____ Provided data

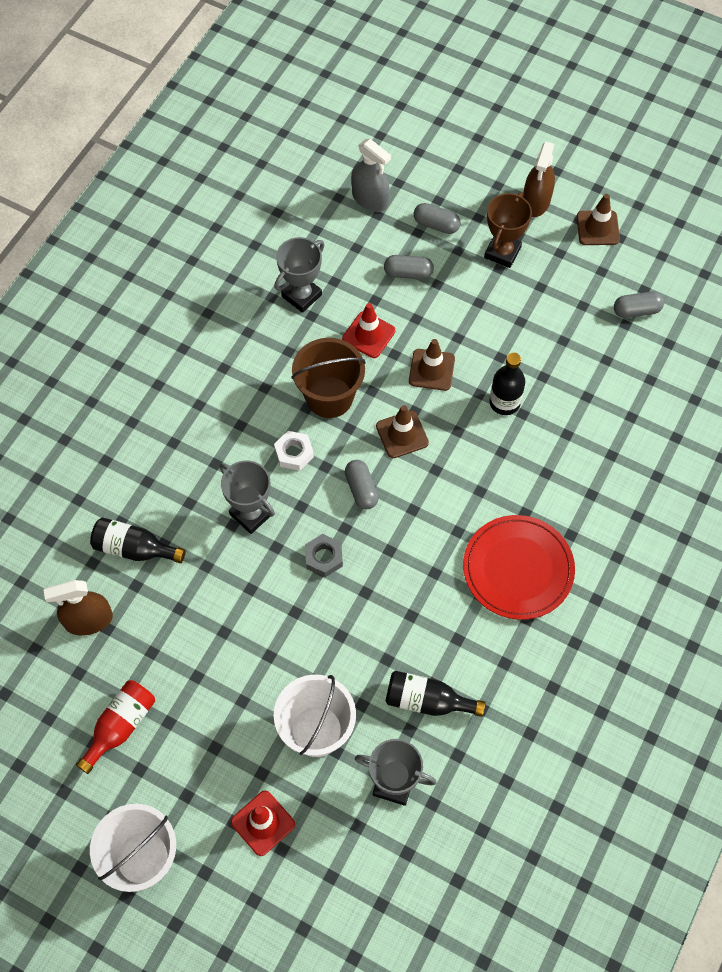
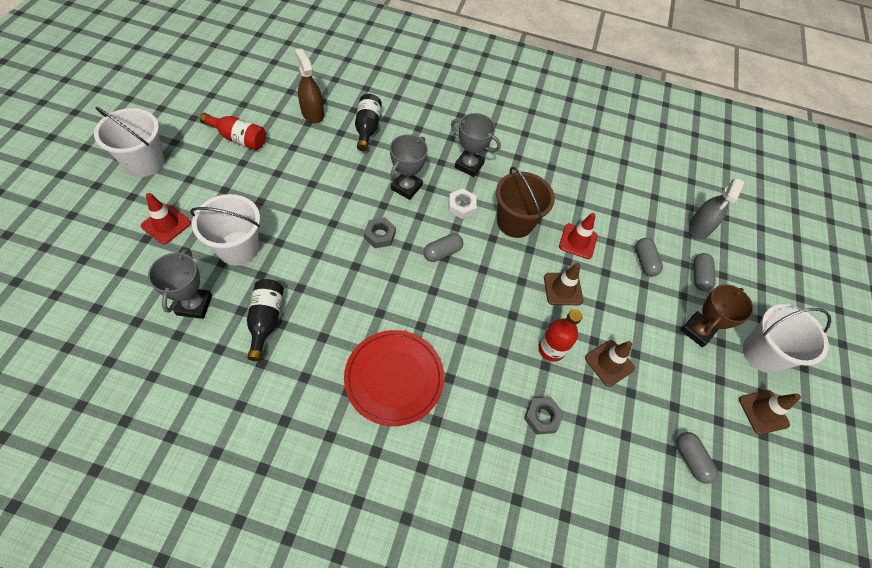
camera: 70 degrees right, 5 degrees down
(301, 295) = (594, 194): grey trophy -> grey trophy (469, 165)
(402, 434) = (497, 274): brown traffic cone -> brown traffic cone (609, 363)
(502, 252) = (697, 331): brown trophy -> brown trophy turned 60 degrees counterclockwise
(504, 402) = (551, 349): black bottle -> red bottle
(536, 202) = (762, 353): brown spray bottle -> white bucket
(579, 432) = (542, 417): none -> grey nut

________

-- What you have to do --
Pictures aside, restate all of the entries exactly.

-- Result of the task --
camera: 70 degrees right, 5 degrees down
(301, 295) = (594, 194): grey trophy -> grey trophy (469, 165)
(402, 434) = (497, 274): brown traffic cone -> brown traffic cone (609, 363)
(502, 252) = (697, 331): brown trophy -> brown trophy turned 60 degrees counterclockwise
(504, 402) = (551, 349): black bottle -> red bottle
(536, 202) = (762, 353): brown spray bottle -> white bucket
(579, 432) = (542, 417): none -> grey nut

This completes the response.